Task statement - Which lines below contain "VLOAD"? Copy every one of them.

Stored items from a collection:
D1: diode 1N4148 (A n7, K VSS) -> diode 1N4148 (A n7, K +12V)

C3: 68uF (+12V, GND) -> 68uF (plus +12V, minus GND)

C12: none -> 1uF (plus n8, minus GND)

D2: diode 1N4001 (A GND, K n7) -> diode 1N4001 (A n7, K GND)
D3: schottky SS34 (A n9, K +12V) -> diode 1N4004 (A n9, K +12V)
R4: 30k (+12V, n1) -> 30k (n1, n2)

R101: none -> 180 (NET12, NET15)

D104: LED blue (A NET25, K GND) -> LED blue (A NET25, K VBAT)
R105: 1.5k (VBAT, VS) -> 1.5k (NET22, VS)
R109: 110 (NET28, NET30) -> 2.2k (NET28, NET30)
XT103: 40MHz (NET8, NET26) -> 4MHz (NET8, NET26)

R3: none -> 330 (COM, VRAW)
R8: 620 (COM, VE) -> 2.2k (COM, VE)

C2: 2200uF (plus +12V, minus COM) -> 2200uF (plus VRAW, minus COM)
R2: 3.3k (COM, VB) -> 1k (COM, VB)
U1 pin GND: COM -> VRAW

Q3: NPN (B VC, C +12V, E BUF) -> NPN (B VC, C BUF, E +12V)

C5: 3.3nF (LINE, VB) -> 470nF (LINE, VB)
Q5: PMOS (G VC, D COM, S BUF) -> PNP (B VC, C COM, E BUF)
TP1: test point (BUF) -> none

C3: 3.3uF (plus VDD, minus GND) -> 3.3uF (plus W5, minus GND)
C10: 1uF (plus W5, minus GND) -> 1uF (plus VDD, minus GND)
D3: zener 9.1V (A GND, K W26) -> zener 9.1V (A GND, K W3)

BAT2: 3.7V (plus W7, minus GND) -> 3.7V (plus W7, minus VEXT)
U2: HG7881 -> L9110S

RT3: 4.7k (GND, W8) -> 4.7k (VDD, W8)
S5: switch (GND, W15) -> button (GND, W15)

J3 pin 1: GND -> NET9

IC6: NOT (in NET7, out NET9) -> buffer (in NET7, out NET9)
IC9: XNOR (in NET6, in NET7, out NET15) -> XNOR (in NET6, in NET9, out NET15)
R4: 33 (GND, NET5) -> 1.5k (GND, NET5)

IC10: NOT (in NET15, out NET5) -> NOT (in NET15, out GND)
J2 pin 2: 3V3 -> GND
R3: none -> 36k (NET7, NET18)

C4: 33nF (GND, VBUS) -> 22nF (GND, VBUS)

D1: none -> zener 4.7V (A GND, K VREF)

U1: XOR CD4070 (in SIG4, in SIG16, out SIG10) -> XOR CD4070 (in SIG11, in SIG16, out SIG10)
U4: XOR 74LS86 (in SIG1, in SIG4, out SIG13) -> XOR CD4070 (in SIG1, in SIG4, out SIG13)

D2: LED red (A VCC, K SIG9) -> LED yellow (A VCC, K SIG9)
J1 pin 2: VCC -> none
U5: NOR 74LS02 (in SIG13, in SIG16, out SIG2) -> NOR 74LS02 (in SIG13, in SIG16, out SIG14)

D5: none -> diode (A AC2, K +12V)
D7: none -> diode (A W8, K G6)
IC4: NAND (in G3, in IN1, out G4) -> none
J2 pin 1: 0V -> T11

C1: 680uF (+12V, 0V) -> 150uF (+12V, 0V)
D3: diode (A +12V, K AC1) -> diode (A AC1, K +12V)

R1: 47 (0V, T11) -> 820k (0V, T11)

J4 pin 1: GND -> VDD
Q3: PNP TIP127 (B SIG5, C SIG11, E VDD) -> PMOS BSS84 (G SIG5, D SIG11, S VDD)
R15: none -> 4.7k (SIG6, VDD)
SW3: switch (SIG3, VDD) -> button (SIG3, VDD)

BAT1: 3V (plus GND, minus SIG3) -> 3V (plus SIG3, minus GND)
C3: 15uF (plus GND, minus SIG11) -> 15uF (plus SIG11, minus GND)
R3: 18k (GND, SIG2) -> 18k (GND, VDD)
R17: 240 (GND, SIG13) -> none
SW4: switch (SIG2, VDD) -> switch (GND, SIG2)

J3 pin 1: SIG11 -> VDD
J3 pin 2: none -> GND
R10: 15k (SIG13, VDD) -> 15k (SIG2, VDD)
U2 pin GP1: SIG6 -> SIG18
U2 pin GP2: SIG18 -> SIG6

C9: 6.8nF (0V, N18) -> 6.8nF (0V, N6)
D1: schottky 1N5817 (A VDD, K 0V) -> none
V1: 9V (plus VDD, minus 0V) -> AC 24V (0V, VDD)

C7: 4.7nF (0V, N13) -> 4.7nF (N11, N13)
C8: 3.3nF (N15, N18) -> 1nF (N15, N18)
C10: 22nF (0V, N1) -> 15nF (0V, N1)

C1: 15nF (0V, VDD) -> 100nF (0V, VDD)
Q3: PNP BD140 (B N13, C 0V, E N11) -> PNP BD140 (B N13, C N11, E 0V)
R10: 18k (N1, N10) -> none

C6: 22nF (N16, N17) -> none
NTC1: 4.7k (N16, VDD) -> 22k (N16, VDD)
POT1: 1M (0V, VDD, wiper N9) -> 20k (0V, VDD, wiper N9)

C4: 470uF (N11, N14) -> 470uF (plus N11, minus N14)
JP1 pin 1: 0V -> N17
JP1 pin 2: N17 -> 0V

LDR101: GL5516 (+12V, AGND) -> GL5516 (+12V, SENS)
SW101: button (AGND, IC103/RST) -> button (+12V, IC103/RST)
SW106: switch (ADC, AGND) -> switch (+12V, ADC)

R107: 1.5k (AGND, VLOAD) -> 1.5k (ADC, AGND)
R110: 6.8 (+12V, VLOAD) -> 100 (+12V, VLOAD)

Exercise solution -
R107: 1.5k (AGND, VLOAD) -> 1.5k (ADC, AGND)
R110: 6.8 (+12V, VLOAD) -> 100 (+12V, VLOAD)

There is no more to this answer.